◆ WHAT YOU NEED TO DO ◆
Copy word for word every line from the start of the entries below through the line containing "road 2 (residential): [(511,209),(460,511)]", including that line, and leave out the pictures.

** BEGIN DATA TO USE **

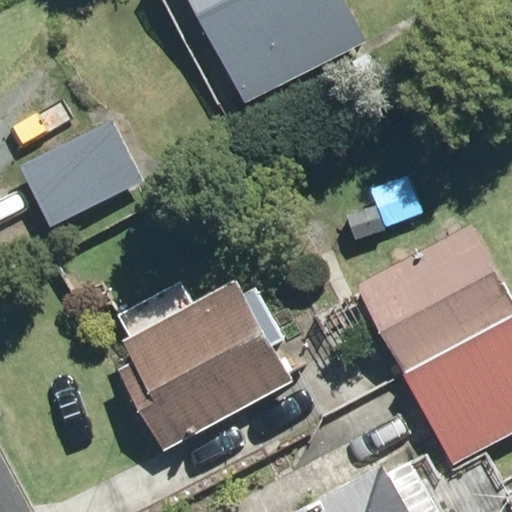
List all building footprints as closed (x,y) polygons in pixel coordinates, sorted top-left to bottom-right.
[(351,0),(201,0),(257,109),(376,48),(351,0)] [(117,126),(27,171),(58,232),(147,187),(117,126)] [(384,208),(354,215),(361,242),(390,235),(384,208)] [(417,368),(511,317),(511,284),(481,226),(367,287),(411,371),(417,368)] [(187,286),(124,321),(137,346),(134,348),(145,368),(128,377),(173,458),(300,388),(280,353),(293,346),(264,292),(251,299),(244,287),(201,311),(187,286)] [(511,317),(417,368),(459,447),(461,451),(511,423),(511,317)] [(444,511),(420,464),(399,475),(394,466),(307,511),(444,511)]
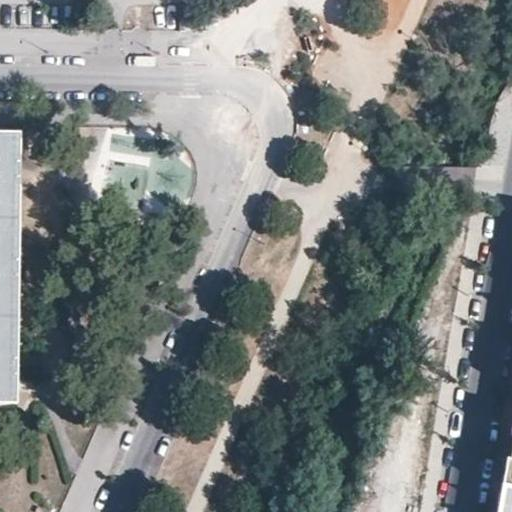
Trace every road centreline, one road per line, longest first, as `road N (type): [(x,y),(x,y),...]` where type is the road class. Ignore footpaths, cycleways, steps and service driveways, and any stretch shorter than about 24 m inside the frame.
road 1 (residential): [(0,75),(258,84),(278,113),(263,177),(116,511)]
road 2 (residential): [(511,209),(460,511)]
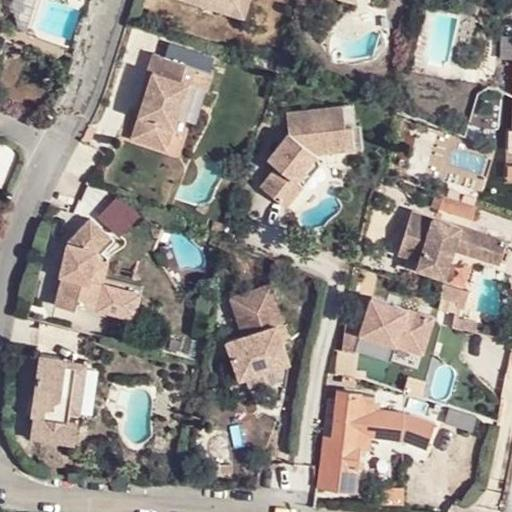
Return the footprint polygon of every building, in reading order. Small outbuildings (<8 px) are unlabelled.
[(248,0),(209,0),(209,3),(244,14),(248,0)] [(197,78),(203,59),(159,46),(154,65),(161,68),(141,132),(175,142),(193,77),(197,78)] [(219,64),(203,59),(197,78),(214,84),(219,64)] [(289,136),(274,156),(286,165),(281,171),(264,194),(288,210),(303,190),(304,190),(297,184),(319,154),(354,150),(352,127),(345,127),(342,105),(286,112),(289,136)] [(297,184),(304,190),(305,191),(321,170),(319,154),(297,184)] [(286,165),(274,156),(269,163),(281,171),(286,165)] [(476,205),(446,194),(440,209),(471,219),(476,205)] [(98,214),(121,235),(137,217),(114,196),(98,214)] [(63,269),(66,270),(75,272),(72,281),(63,279),(56,302),(80,308),(82,303),(100,306),(108,279),(102,277),(107,257),(100,254),(101,248),(104,242),(113,230),(92,212),(71,238),(63,269)] [(508,239),(414,212),(402,255),(423,261),(421,267),(448,276),(457,248),(484,257),(487,247),(504,252),(508,239)] [(504,252),(487,247),(484,257),(502,262),(504,252)] [(75,272),(66,270),(63,279),(72,281),(75,272)] [(108,279),(100,306),(109,308),(116,281),(108,279)] [(238,334),(224,338),(237,378),(291,360),(282,338),(276,323),(284,320),(272,283),(227,297),(238,334)] [(464,293),(446,290),(441,320),(460,321),(464,293)] [(284,320),(276,323),(282,338),(292,337),(284,320)] [(346,321),(342,350),(357,353),(361,353),(367,324),(346,321)] [(69,406),(77,362),(57,358),(58,353),(40,351),(31,399),(43,401),(40,413),(34,413),(29,435),(63,440),(67,419),(69,406)] [(364,359),(357,357),(354,379),(361,380),(364,359)] [(95,366),(77,362),(69,406),(88,410),(95,366)] [(341,385),(340,391),(356,393),(357,387),(341,385)] [(322,434),(315,484),(345,487),(356,478),(360,447),(353,447),(360,394),(356,393),(340,391),(337,391),(336,397),(336,398),(331,435),(322,434)] [(372,396),(360,394),(353,447),(360,447),(366,447),(372,396)] [(336,398),(326,396),(322,434),(331,435),(336,398)] [(76,420),(67,419),(63,440),(72,442),(76,420)]
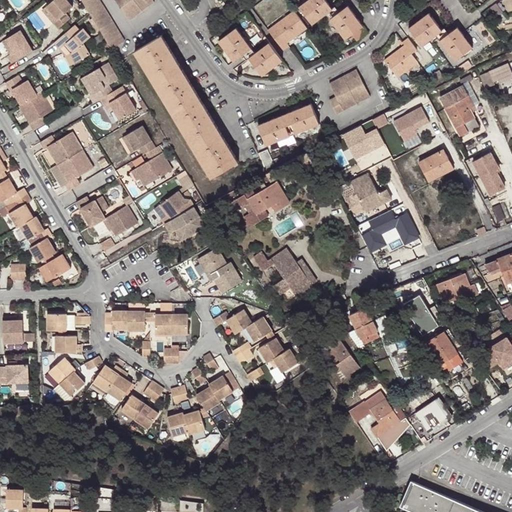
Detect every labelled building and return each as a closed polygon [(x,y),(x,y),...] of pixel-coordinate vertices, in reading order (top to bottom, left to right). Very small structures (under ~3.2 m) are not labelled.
[(67,0),(53,0),(46,6),(57,19),(53,23),(59,28),(70,19),(65,13),(73,6),(67,0)] [(100,0),(81,0),(103,36),(117,28),(100,0)] [(155,0),(116,0),(131,20),(156,2),(155,0)] [(313,24),(327,14),(333,9),(326,0),(307,0),(299,6),(313,24)] [(339,12),(330,19),(346,40),(352,35),(357,42),(369,33),(349,5),(339,12)] [(57,19),(46,6),(42,9),(53,23),(57,19)] [(333,9),(327,14),(330,19),(339,12),(336,7),(333,9)] [(290,46),(288,43),(285,39),(290,35),(293,39),(308,28),(294,10),(268,30),(283,51),(290,46)] [(423,46),(436,36),(443,31),(429,12),(409,27),(423,46)] [(74,25),(55,41),(60,48),(64,45),(70,51),(76,62),(90,53),(83,42),(90,36),(83,28),(80,31),(74,25)] [(234,61),(243,55),(252,48),(237,27),(219,41),(234,61)] [(440,40),(445,47),(452,43),(465,36),(458,27),(449,34),(440,40)] [(436,36),(440,40),(449,34),(446,29),(443,31),(436,36)] [(7,56),(11,63),(33,50),(21,30),(6,39),(14,52),(7,56)] [(173,115),(179,124),(202,112),(208,109),(201,98),(185,72),(163,34),(135,51),(154,83),(173,115)] [(452,43),(445,47),(455,61),(474,47),(465,36),(452,43)] [(398,78),(403,75),(405,69),(418,61),(412,54),(418,50),(408,37),(403,41),(405,44),(408,48),(403,53),(400,48),(384,60),(398,78)] [(107,54),(112,51),(106,41),(101,44),(107,54)] [(255,52),(249,57),(262,76),(283,60),(270,42),(255,52)] [(405,44),(400,48),(403,53),(408,48),(405,44)] [(64,45),(60,48),(66,56),(65,57),(70,66),(71,64),(76,62),(70,51),(64,45)] [(252,48),(243,55),(246,60),(249,57),(255,52),(252,48)] [(405,69),(403,75),(419,63),(418,61),(405,69)] [(89,94),(94,102),(101,98),(113,91),(109,83),(114,80),(111,75),(115,72),(109,62),(87,75),(96,91),(91,93),(89,94)] [(511,71),(509,62),(490,70),(494,79),(498,77),(499,81),(511,75),(511,71)] [(358,68),(331,82),(337,95),(330,99),(337,113),(371,97),(358,68)] [(440,70),(432,74),(435,82),(444,77),(440,70)] [(22,104),(42,92),(33,76),(23,81),(18,74),(5,81),(10,89),(13,88),(22,104)] [(472,74),(461,79),(463,84),(474,78),(472,74)] [(82,77),(91,93),(96,91),(87,75),(82,77)] [(135,110),(121,87),(113,91),(101,98),(105,106),(110,103),(119,119),(135,110)] [(29,122),(34,130),(47,122),(43,115),(53,109),(42,92),(22,104),(19,106),(23,113),(26,111),(31,120),(29,122)] [(469,95),(446,107),(456,127),(475,118),(470,107),(474,105),(469,95)] [(311,103),(258,125),(267,146),(290,136),(286,126),(292,124),(297,133),(320,124),(311,103)] [(139,115),(148,110),(145,105),(136,110),(139,115)] [(393,121),(404,141),(418,134),(415,129),(430,121),(422,106),(393,121)] [(202,112),(179,124),(193,147),(211,179),(240,162),(220,130),(208,109),(202,112)] [(143,155),(155,147),(141,124),(124,134),(133,150),(138,147),(143,155)] [(286,126),(290,136),(297,133),(292,124),(286,126)] [(47,146),(58,164),(83,149),(72,131),(55,141),(51,135),(40,142),(44,148),(47,146)] [(133,150),(124,134),(119,137),(129,152),(133,150)] [(64,182),(69,191),(80,184),(76,177),(94,166),(83,149),(58,164),(68,180),(64,182)] [(268,149),(259,153),(266,168),(274,164),(268,149)] [(429,181),(438,177),(437,175),(454,166),(444,149),(419,161),(429,181)] [(488,150),(469,160),(486,196),(506,186),(488,150)] [(286,179),(296,174),(296,170),(302,167),(304,170),(314,165),(308,152),(267,173),(270,181),(283,174),(286,179)] [(162,153),(134,168),(139,177),(144,185),(172,169),(162,153)] [(437,175),(438,177),(455,168),(454,166),(437,175)] [(139,177),(134,168),(130,170),(136,179),(139,177)] [(184,189),(194,183),(186,170),(177,175),(184,189)] [(352,181),(367,211),(392,199),(388,189),(379,193),(369,173),(352,181)] [(0,201),(11,195),(15,201),(28,194),(24,187),(17,191),(9,177),(0,182),(0,201)] [(242,208),(245,206),(250,202),(255,210),(249,213),(247,214),(253,225),(269,215),(265,209),(273,205),(276,211),(291,203),(278,181),(267,187),(265,183),(261,185),(263,189),(256,193),(254,189),(223,207),(228,215),(241,206),(242,208)] [(338,188),(353,218),(367,211),(352,181),(338,188)] [(234,189),(218,197),(221,203),(237,195),(234,189)] [(193,206),(195,205),(190,198),(181,204),(179,200),(182,198),(177,190),(154,204),(165,223),(193,206)] [(18,227),(20,225),(34,217),(26,203),(32,200),(28,194),(15,201),(18,208),(10,213),(18,227)] [(90,201),(86,196),(75,202),(78,208),(80,207),(91,226),(102,219),(105,217),(94,199),(90,201)] [(15,201),(6,206),(10,213),(18,208),(15,201)] [(250,202),(245,206),(249,213),(255,210),(250,202)] [(137,222),(126,205),(105,217),(110,226),(115,234),(137,222)] [(6,206),(0,210),(3,216),(10,213),(6,206)] [(205,225),(193,206),(165,223),(170,232),(175,229),(181,227),(186,236),(205,225)] [(250,227),(253,225),(247,214),(243,216),(250,227)] [(48,237),(52,235),(48,228),(45,229),(37,215),(34,217),(20,225),(29,240),(35,236),(39,242),(48,237)] [(105,217),(102,219),(107,228),(110,226),(105,217)] [(186,236),(181,227),(175,229),(181,239),(186,236)] [(39,242),(30,248),(38,262),(50,255),(56,252),(48,237),(39,242)] [(105,251),(115,244),(111,237),(100,243),(105,251)] [(217,249),(218,247),(197,259),(207,275),(210,273),(214,260),(217,249)] [(297,295),(317,280),(302,258),(297,261),(287,248),(272,258),(275,263),(285,278),(274,285),(276,289),(279,287),(282,292),(291,286),(297,295)] [(226,264),(217,249),(214,260),(210,273),(222,292),(242,280),(230,261),(226,264)] [(263,271),(272,265),(269,260),(263,251),(254,257),(263,271)] [(507,284),(511,281),(511,252),(497,258),(498,260),(485,264),(492,274),(502,270),(507,284)] [(71,267),(63,253),(58,255),(52,259),(47,262),(55,277),(71,267)] [(207,275),(197,259),(189,264),(199,281),(207,275)] [(18,264),(19,279),(26,279),(26,274),(26,264),(18,264)] [(473,269),(437,283),(445,303),(473,292),(474,296),(479,294),(475,284),(479,283),(473,269)] [(419,291),(415,280),(402,285),(406,296),(419,291)] [(419,293),(401,300),(415,336),(433,328),(419,293)] [(145,302),(129,302),(129,310),(145,310),(145,302)] [(324,303),(306,312),(310,320),(328,311),(324,303)] [(511,309),(508,303),(501,306),(509,320),(511,318),(511,309)] [(350,314),(357,328),(364,344),(379,337),(377,332),(378,331),(366,307),(350,314)] [(226,311),(213,319),(217,325),(227,320),(235,334),(246,327),(253,323),(245,308),(230,317),(226,311)] [(112,316),(105,316),(105,331),(113,331),(113,328),(128,329),(129,310),(112,310),(112,316)] [(145,310),(129,310),(128,329),(128,331),(145,331),(145,324),(145,313),(145,310)] [(48,313),(48,330),(67,330),(67,313),(48,313)] [(76,313),(67,313),(67,330),(75,330),(76,323),(76,316),(76,313)] [(172,313),(156,313),(156,324),(155,334),(172,334),(172,313)] [(189,313),(172,313),(172,334),(188,334),(189,313)] [(2,317),(3,343),(24,342),(23,319),(17,320),(12,320),(12,316),(2,317)] [(273,330),(264,316),(253,323),(246,327),(255,341),(273,330)] [(357,328),(348,332),(359,348),(365,346),(364,344),(357,328)] [(445,331),(427,342),(440,364),(458,353),(445,331)] [(346,375),(361,365),(340,334),(329,341),(340,358),(336,361),(346,375)] [(56,335),(56,351),(81,352),(81,344),(77,344),(77,335),(56,335)] [(274,358),(285,351),(277,337),(259,348),(267,362),(274,358)] [(492,351),(479,359),(487,370),(499,363),(503,369),(511,363),(511,340),(510,342),(508,337),(490,348),(492,351)] [(143,341),(142,356),(150,356),(151,341),(143,341)] [(237,357),(249,349),(245,343),(233,350),(237,357)] [(298,362),(290,348),(285,351),(274,358),(282,372),(298,362)] [(253,356),(249,349),(237,357),(241,363),(253,356)] [(218,366),(210,352),(204,356),(211,370),(218,366)] [(89,370),(102,362),(99,356),(88,361),(86,363),(89,370)] [(49,370),(60,383),(74,371),(80,366),(75,360),(71,363),(65,357),(49,370)] [(7,366),(0,366),(0,382),(29,381),(28,364),(7,364),(7,366)] [(105,364),(94,381),(107,390),(122,369),(116,364),(113,369),(105,364)] [(207,379),(199,366),(192,370),(200,383),(207,379)] [(247,374),(251,381),(264,373),(260,366),(247,374)] [(122,369),(107,390),(121,400),(133,383),(125,378),(129,373),(122,369)] [(74,371),(60,383),(71,395),(85,383),(74,371)] [(210,386),(219,399),(240,387),(231,371),(209,383),(210,386)] [(158,385),(152,381),(144,393),(150,397),(158,385)] [(447,393),(440,382),(435,385),(442,396),(447,393)] [(156,401),(165,389),(158,385),(150,397),(156,401)] [(189,400),(185,385),(178,387),(182,402),(189,400)] [(206,410),(220,401),(219,399),(210,386),(196,394),(206,410)] [(178,387),(171,389),(175,404),(181,402),(182,402),(178,387)] [(401,421),(392,406),(382,391),(366,402),(371,411),(379,423),(371,428),(377,437),(378,436),(388,450),(411,424),(407,418),(407,417),(401,421)] [(122,410),(135,419),(146,403),(132,394),(122,410)] [(246,396),(243,397),(248,406),(251,405),(246,396)] [(424,442),(435,436),(433,432),(446,423),(445,421),(453,416),(439,396),(407,418),(411,424),(424,442)] [(364,400),(353,408),(360,418),(371,411),(366,402),(364,400)] [(146,403),(135,419),(149,428),(159,413),(146,403)] [(407,417),(397,403),(392,406),(401,421),(407,417)] [(360,418),(353,408),(348,411),(349,412),(354,420),(355,422),(360,418)] [(189,431),(189,434),(205,429),(200,409),(184,414),(189,431)] [(189,431),(184,414),(183,412),(167,416),(173,436),(189,431)] [(486,511),(415,481),(404,506),(416,511),(486,511)] [(19,511),(27,511),(27,507),(24,507),(25,489),(8,489),(7,507),(20,508),(19,511)]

** END DATA TO USE **

◆ ANSWER ◆
List all building footprints as closed (x,y) polygons in pixel coordinates, sorted top-left to bottom-right.
[(351,0),(201,0),(257,109),(376,48),(351,0)] [(117,126),(27,171),(58,232),(147,187),(117,126)] [(384,208),(354,215),(361,242),(390,235),(384,208)] [(417,368),(511,317),(511,284),(481,226),(367,287),(411,371),(417,368)] [(187,286),(124,321),(137,346),(134,348),(145,368),(128,377),(173,458),(300,388),(280,353),(293,346),(264,292),(251,299),(244,287),(201,311),(187,286)] [(511,317),(417,368),(459,447),(461,451),(511,423),(511,317)] [(444,511),(420,464),(399,475),(394,466),(307,511),(444,511)]
Trace every road centreline, one road per line, longest first, as `road N (type): [(x,y),(x,y),...]` where type is the road class. Ignore footpaths, cycleways, steps and service driveways, and any stretch shorter than about 24 m inside the frame.
road 1 (residential): [(0,75),(258,84),(278,113),(263,177),(116,511)]
road 2 (residential): [(511,209),(460,511)]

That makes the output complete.